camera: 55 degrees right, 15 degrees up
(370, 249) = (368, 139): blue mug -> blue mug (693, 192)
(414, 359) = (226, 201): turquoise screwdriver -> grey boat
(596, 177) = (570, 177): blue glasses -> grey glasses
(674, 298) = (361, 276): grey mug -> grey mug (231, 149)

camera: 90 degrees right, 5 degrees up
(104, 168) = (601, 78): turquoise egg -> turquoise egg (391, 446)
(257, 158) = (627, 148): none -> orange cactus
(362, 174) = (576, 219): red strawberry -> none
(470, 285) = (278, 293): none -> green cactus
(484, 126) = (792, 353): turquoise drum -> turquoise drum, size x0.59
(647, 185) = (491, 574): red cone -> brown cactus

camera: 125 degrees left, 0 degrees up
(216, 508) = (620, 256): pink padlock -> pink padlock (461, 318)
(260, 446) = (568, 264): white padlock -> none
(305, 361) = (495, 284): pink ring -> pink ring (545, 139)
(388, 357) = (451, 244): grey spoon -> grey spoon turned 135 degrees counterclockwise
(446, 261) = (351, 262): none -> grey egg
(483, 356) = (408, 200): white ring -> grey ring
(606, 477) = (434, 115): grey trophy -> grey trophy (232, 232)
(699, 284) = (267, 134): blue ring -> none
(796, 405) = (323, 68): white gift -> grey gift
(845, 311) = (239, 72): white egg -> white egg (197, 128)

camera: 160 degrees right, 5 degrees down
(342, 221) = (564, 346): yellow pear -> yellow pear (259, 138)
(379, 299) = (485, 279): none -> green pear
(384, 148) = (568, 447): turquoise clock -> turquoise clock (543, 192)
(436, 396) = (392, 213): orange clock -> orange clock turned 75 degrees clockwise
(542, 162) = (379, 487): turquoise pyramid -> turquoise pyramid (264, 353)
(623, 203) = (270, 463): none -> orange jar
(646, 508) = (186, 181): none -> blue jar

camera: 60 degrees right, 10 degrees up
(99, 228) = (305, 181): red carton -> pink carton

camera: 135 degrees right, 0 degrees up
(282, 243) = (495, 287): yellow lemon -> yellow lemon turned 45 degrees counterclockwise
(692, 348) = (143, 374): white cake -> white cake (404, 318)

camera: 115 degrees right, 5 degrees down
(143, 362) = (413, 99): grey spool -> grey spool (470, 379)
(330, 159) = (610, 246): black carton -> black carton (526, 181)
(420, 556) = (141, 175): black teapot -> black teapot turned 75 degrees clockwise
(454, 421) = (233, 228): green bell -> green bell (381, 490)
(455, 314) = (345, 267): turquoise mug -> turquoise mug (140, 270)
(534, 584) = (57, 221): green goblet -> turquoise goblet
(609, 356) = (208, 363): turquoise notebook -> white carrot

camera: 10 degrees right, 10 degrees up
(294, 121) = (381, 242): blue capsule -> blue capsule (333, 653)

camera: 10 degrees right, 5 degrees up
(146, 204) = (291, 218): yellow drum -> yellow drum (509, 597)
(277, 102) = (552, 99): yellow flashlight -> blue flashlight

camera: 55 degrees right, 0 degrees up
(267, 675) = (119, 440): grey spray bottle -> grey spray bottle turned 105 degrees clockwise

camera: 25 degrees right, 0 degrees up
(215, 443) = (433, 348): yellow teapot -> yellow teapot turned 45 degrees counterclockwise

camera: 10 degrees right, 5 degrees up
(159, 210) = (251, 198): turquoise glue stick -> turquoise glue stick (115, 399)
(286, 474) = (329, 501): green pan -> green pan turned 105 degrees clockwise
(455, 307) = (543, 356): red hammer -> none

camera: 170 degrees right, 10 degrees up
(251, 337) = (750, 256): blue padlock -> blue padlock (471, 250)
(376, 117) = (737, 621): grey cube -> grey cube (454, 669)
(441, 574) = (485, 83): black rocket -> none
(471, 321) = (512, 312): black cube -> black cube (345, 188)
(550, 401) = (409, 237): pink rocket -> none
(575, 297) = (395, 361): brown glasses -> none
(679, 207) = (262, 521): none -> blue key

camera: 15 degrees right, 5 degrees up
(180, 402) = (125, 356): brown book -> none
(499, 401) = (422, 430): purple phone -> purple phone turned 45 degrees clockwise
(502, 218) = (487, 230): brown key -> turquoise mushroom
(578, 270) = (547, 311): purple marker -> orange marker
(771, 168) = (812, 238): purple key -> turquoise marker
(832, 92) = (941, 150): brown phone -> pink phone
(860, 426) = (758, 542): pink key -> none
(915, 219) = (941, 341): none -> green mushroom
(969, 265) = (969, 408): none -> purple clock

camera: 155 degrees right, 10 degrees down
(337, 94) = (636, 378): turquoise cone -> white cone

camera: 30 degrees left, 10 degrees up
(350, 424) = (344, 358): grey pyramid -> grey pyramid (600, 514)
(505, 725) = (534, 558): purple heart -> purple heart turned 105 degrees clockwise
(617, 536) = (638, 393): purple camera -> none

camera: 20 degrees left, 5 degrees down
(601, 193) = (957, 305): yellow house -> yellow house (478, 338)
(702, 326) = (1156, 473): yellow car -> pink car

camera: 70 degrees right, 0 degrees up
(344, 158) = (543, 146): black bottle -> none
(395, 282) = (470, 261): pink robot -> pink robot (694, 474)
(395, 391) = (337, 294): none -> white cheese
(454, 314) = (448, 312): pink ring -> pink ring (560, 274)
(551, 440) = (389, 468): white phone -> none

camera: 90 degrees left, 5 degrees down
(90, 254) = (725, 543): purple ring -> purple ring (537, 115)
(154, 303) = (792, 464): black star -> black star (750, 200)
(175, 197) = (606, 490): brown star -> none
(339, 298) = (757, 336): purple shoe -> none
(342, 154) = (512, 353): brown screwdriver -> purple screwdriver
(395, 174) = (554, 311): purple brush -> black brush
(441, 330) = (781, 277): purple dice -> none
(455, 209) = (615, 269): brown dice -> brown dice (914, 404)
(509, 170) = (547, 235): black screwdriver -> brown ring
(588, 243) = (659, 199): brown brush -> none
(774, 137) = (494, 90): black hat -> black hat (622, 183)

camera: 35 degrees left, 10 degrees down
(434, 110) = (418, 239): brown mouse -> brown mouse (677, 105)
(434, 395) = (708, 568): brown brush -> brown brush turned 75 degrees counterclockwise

## [WHAT THE TASK REQUIRES]
Find the line with "(509, 170) = (547, 235): black" in the entries above. Retype it and each line after it, exactly, through the line with "camera: 35 degrees left, 10 degrees down", and stop there.

## [EXERCISE SOLUTION]
(509, 170) = (547, 235): black screwdriver -> brown ring
(588, 243) = (659, 199): brown brush -> none
(774, 137) = (494, 90): black hat -> black hat (622, 183)

camera: 35 degrees left, 10 degrees down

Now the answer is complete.